### What the task asks
Each line from the one that includes "D3: LED yellow" to the last line of the data below should be set down exactly; no other lines are wanted.

(Records from a dataset)
****************

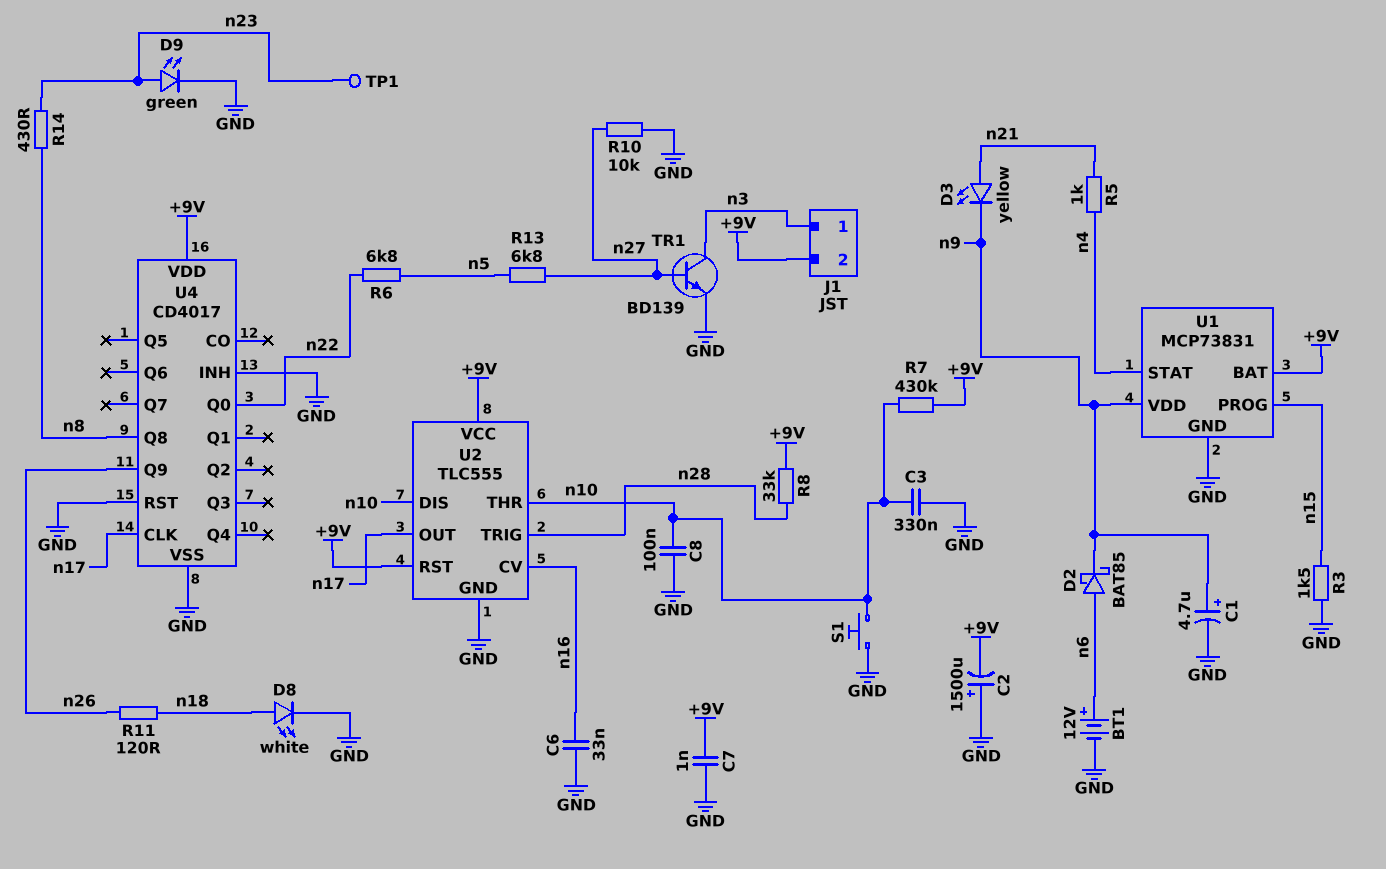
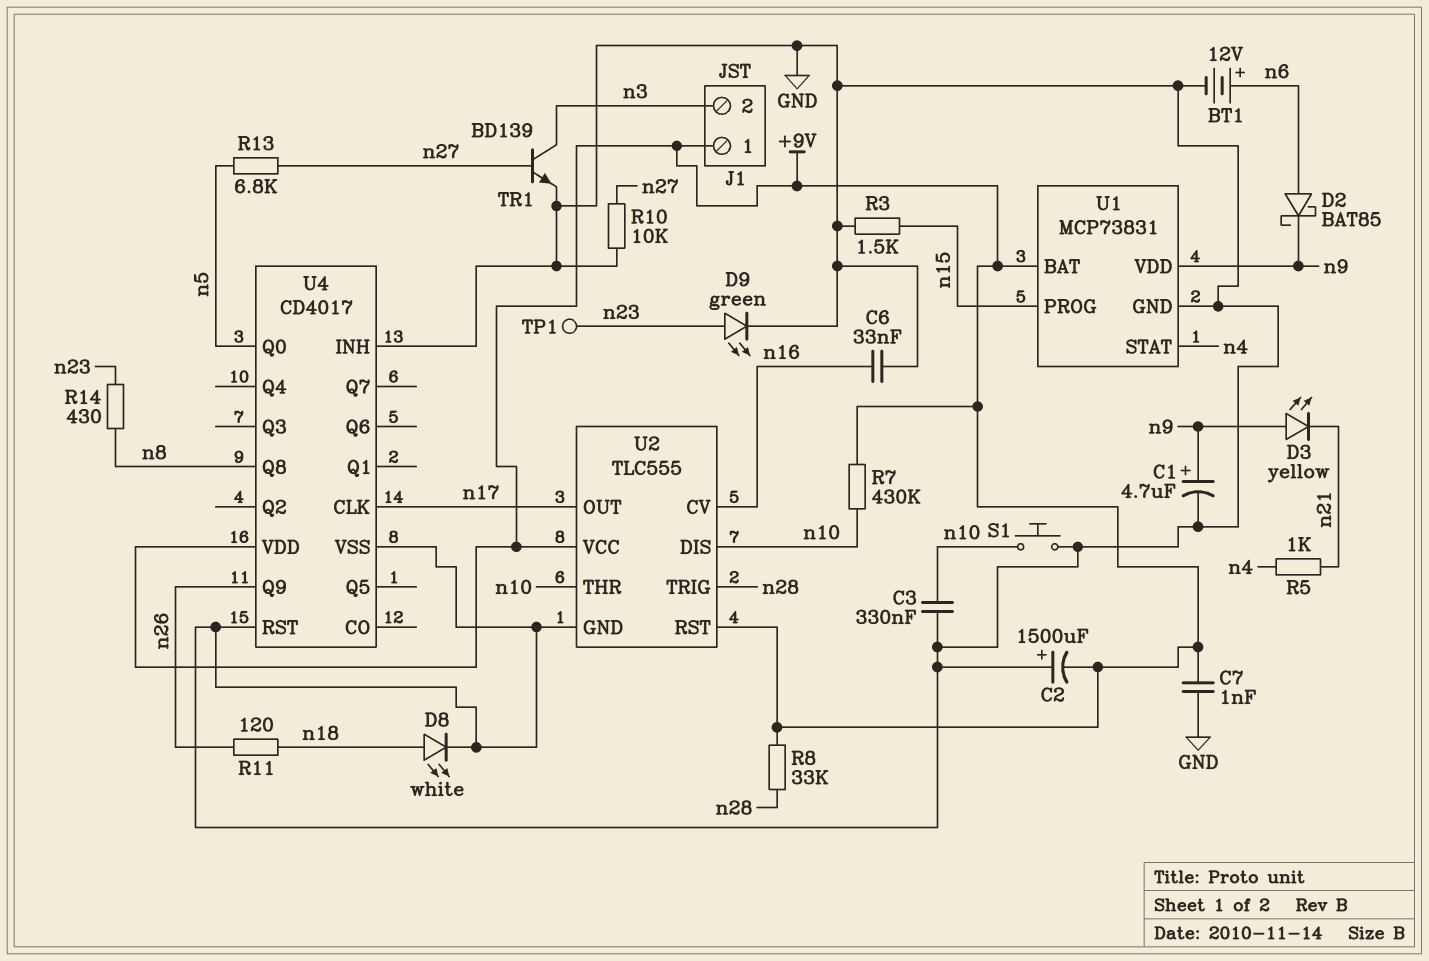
C8: 100nF (GND, n10) -> none
D3: LED yellow (A n21, K n9) -> LED yellow (A n9, K n21)
J1 pin 1: n3 -> +9V
J1 pin 2: +9V -> n3
R6: 6.8k (n5, n22) -> none
U4 pin Q0: n22 -> n5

****************

### Result for this task
D3: LED yellow (A n21, K n9) -> LED yellow (A n9, K n21)
J1 pin 1: n3 -> +9V
J1 pin 2: +9V -> n3
R6: 6.8k (n5, n22) -> none
U4 pin Q0: n22 -> n5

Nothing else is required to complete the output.